Each record that follows is to be reproduced character for character, pictures excepted.

╭──

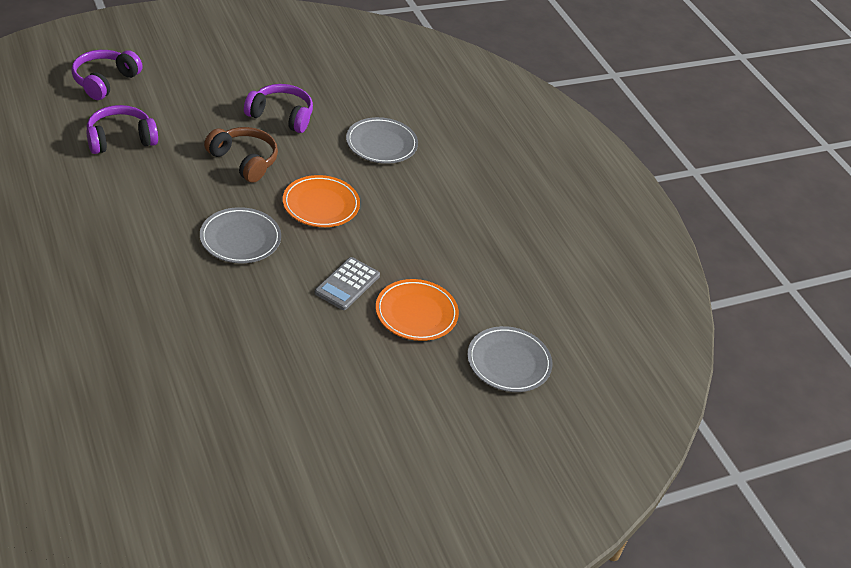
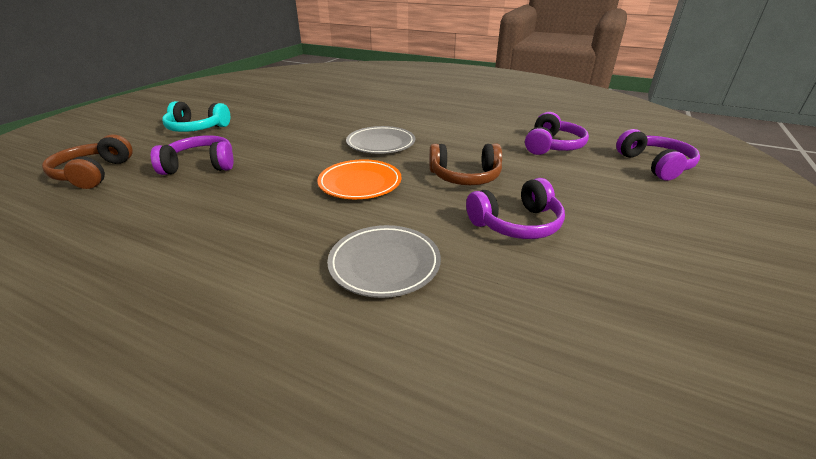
camera: 145 degrees right, 10 degrees down
(347, 284) = (274, 156): grey calculator -> none
(377, 402) = (197, 128): none -> turquoise headphones
(416, 313) = (201, 165): orange plate -> purple headphones
(508, 362) = (93, 173): grey plate -> brown headphones

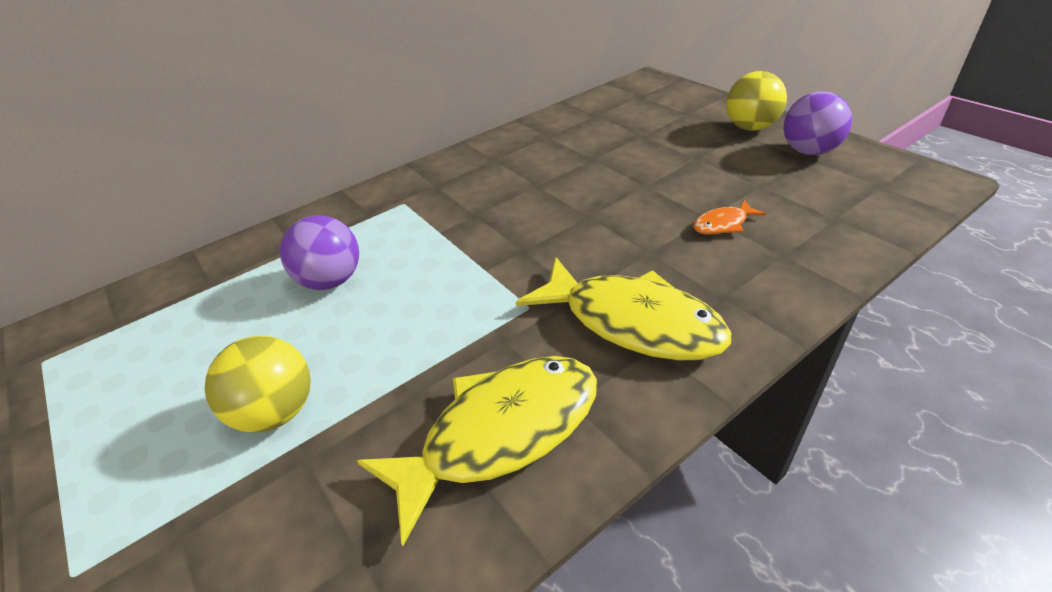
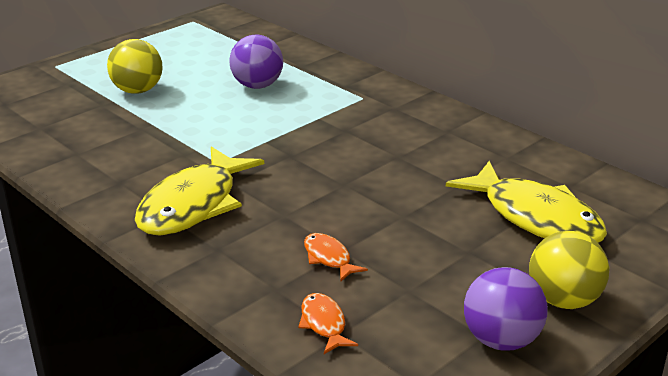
camera: 80 degrees right, 10 degrees down
(500, 433) = (102, 158): yellow fish -> yellow fish (535, 217)
(826, 227) = (324, 324): none -> orange fish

╰──

Solved exercise
camera: 145 degrees right, 10 degrees down
(347, 284) = (274, 156): grey calculator -> none
(377, 402) = (197, 128): none -> turquoise headphones
(416, 313) = (201, 165): orange plate -> purple headphones
(508, 362) = (93, 173): grey plate -> brown headphones

camera: 80 degrees right, 10 degrees down
(500, 433) = (102, 158): yellow fish -> yellow fish (535, 217)
(826, 227) = (324, 324): none -> orange fish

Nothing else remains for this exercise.